# [Assigned task]
What is needed is an exact copy of the records below, minus any pictures.

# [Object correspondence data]
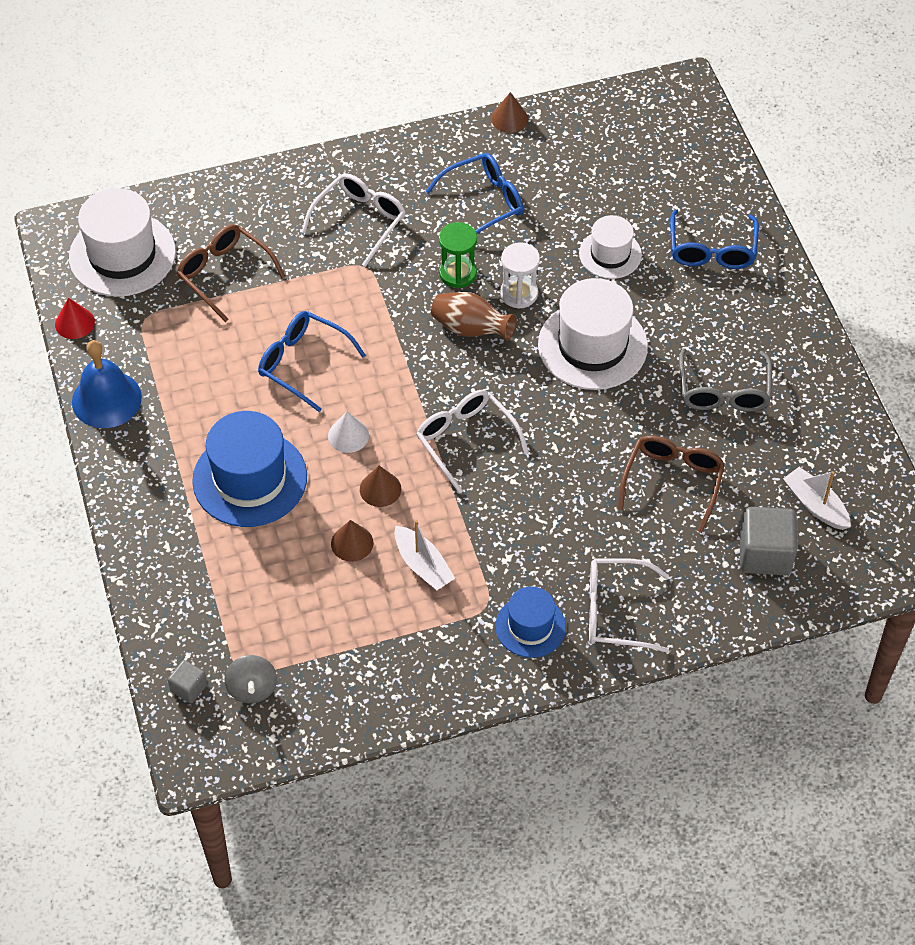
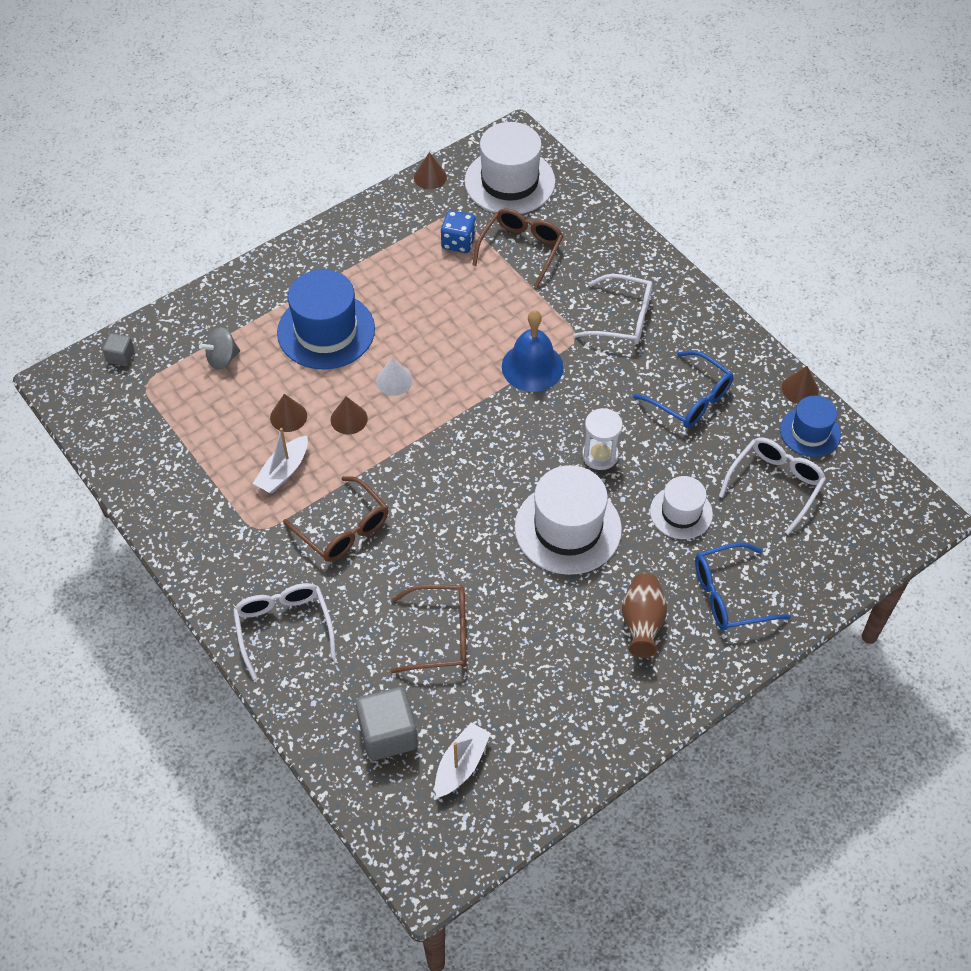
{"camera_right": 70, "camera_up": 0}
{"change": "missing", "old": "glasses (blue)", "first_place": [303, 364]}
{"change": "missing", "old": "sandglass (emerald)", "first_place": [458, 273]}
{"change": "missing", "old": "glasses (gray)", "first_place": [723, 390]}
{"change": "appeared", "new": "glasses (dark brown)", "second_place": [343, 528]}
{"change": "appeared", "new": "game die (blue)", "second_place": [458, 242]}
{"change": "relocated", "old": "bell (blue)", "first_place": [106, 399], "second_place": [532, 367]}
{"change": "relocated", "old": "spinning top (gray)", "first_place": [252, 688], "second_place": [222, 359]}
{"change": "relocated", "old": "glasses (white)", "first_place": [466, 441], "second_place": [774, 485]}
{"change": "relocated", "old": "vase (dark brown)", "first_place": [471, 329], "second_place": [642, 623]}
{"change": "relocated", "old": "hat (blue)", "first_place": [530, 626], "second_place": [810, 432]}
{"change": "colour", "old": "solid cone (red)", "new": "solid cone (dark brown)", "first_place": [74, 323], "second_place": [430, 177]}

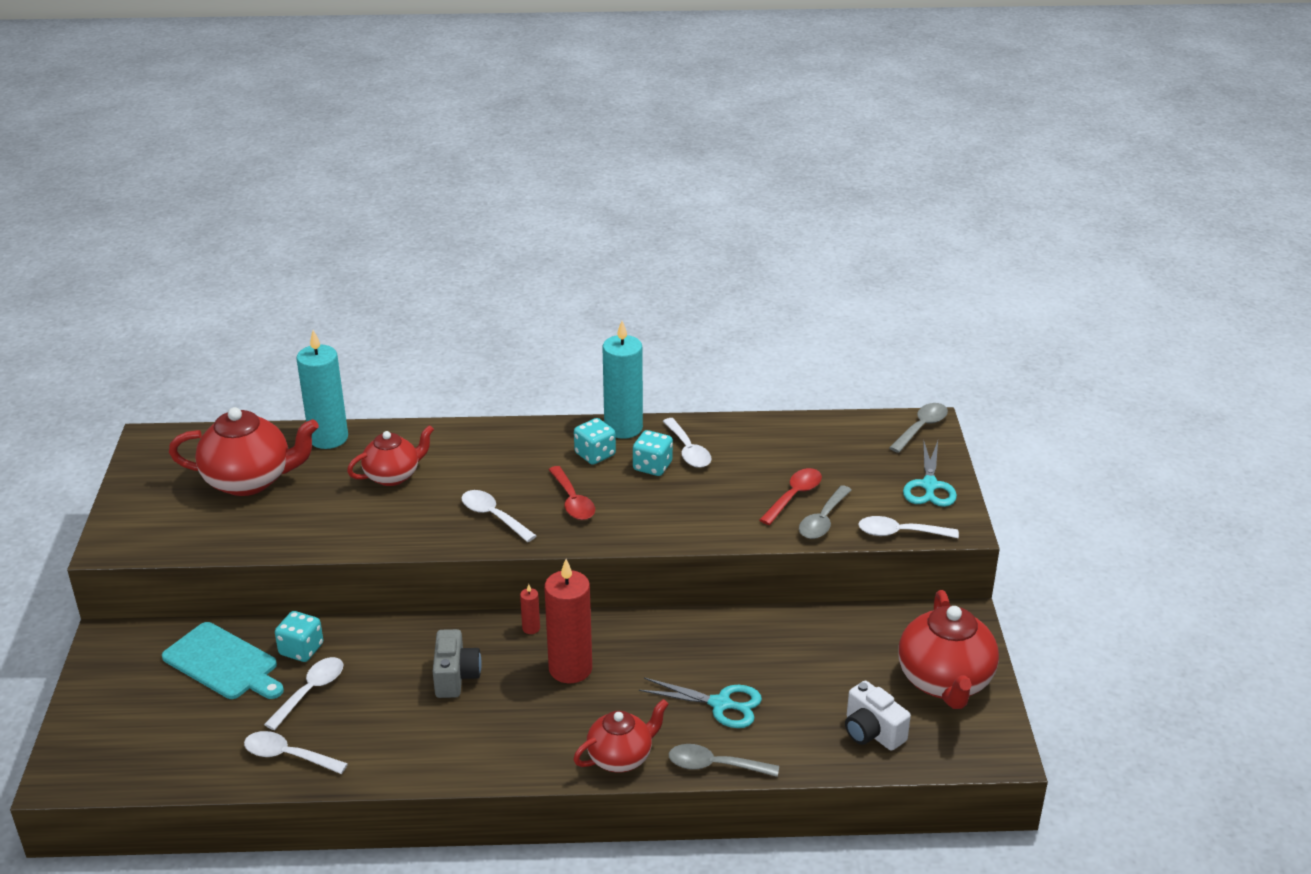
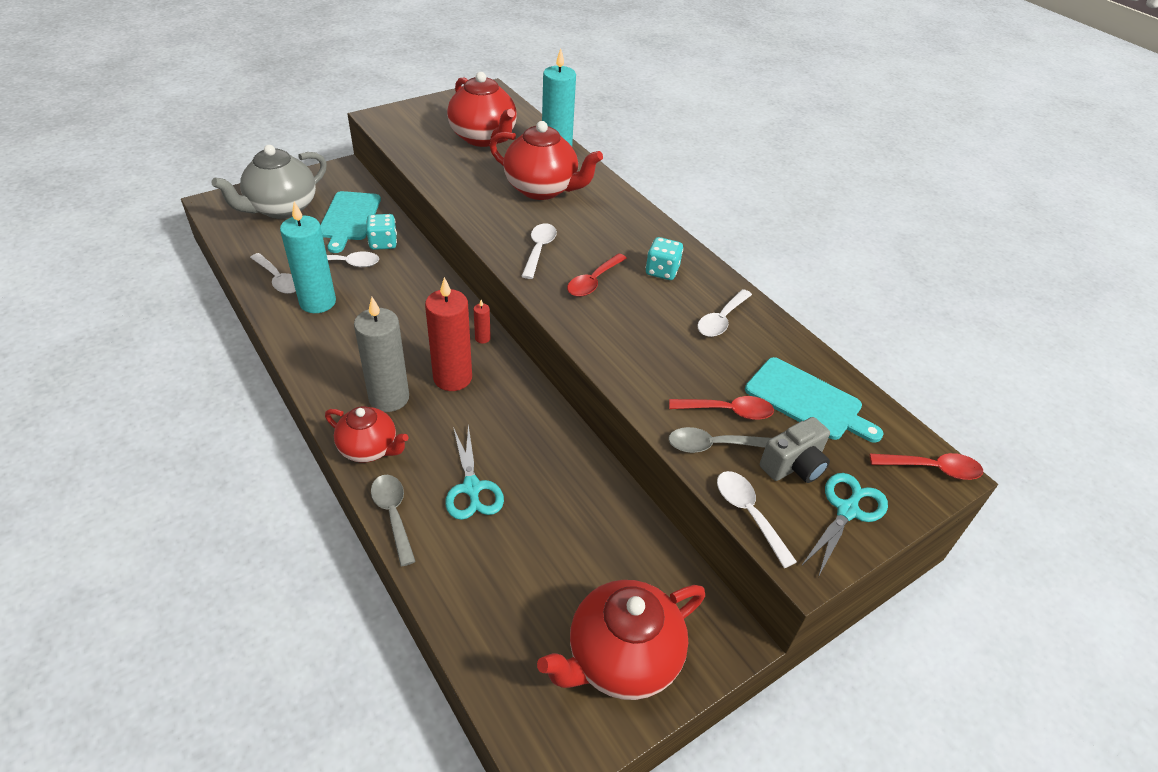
{"camera_right": 55, "camera_up": 10}
{"change": "missing", "old": "game die (aqua)", "first_place": [652, 466]}
{"change": "missing", "old": "camera (white)", "first_place": [872, 732]}
{"change": "appeared", "new": "teapot (gray)", "second_place": [281, 208]}
{"change": "appeared", "new": "candle (gray)", "second_place": [389, 398]}
{"change": "appeared", "new": "cutting board (aqua)", "second_place": [807, 401]}
{"change": "relocated", "old": "camera (gray)", "first_place": [456, 677], "second_place": [794, 466]}
{"change": "relocated", "old": "candle (aqua)", "first_place": [623, 428], "second_place": [317, 302]}
{"change": "colour", "old": "tablespoon (gray)", "new": "tablespoon (red)", "first_place": [921, 427], "second_place": [932, 469]}
{"change": "spun", "old": "tablespoon (white)", "first_place": [288, 756], "second_place": [278, 279], "degrees": 150}
{"change": "spun", "old": "shears (aqua)", "first_place": [929, 485], "second_place": [847, 511], "degrees": 150}
{"change": "size", "old": "teapot (red)", "first_place": [393, 476], "second_place": [542, 189], "factor": 1.59}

# [Answer to the problem]
{"camera_right": 70, "camera_up": 0}
{"change": "missing", "old": "glasses (blue)", "first_place": [303, 364]}
{"change": "missing", "old": "sandglass (emerald)", "first_place": [458, 273]}
{"change": "missing", "old": "glasses (gray)", "first_place": [723, 390]}
{"change": "appeared", "new": "glasses (dark brown)", "second_place": [343, 528]}
{"change": "appeared", "new": "game die (blue)", "second_place": [458, 242]}
{"change": "relocated", "old": "bell (blue)", "first_place": [106, 399], "second_place": [532, 367]}
{"change": "relocated", "old": "spinning top (gray)", "first_place": [252, 688], "second_place": [222, 359]}
{"change": "relocated", "old": "glasses (white)", "first_place": [466, 441], "second_place": [774, 485]}
{"change": "relocated", "old": "vase (dark brown)", "first_place": [471, 329], "second_place": [642, 623]}
{"change": "relocated", "old": "hat (blue)", "first_place": [530, 626], "second_place": [810, 432]}
{"change": "colour", "old": "solid cone (red)", "new": "solid cone (dark brown)", "first_place": [74, 323], "second_place": [430, 177]}

{"camera_right": 55, "camera_up": 10}
{"change": "missing", "old": "game die (aqua)", "first_place": [652, 466]}
{"change": "missing", "old": "camera (white)", "first_place": [872, 732]}
{"change": "appeared", "new": "teapot (gray)", "second_place": [281, 208]}
{"change": "appeared", "new": "candle (gray)", "second_place": [389, 398]}
{"change": "appeared", "new": "cutting board (aqua)", "second_place": [807, 401]}
{"change": "relocated", "old": "camera (gray)", "first_place": [456, 677], "second_place": [794, 466]}
{"change": "relocated", "old": "candle (aqua)", "first_place": [623, 428], "second_place": [317, 302]}
{"change": "colour", "old": "tablespoon (gray)", "new": "tablespoon (red)", "first_place": [921, 427], "second_place": [932, 469]}
{"change": "spun", "old": "tablespoon (white)", "first_place": [288, 756], "second_place": [278, 279], "degrees": 150}
{"change": "spun", "old": "shears (aqua)", "first_place": [929, 485], "second_place": [847, 511], "degrees": 150}
{"change": "size", "old": "teapot (red)", "first_place": [393, 476], "second_place": [542, 189], "factor": 1.59}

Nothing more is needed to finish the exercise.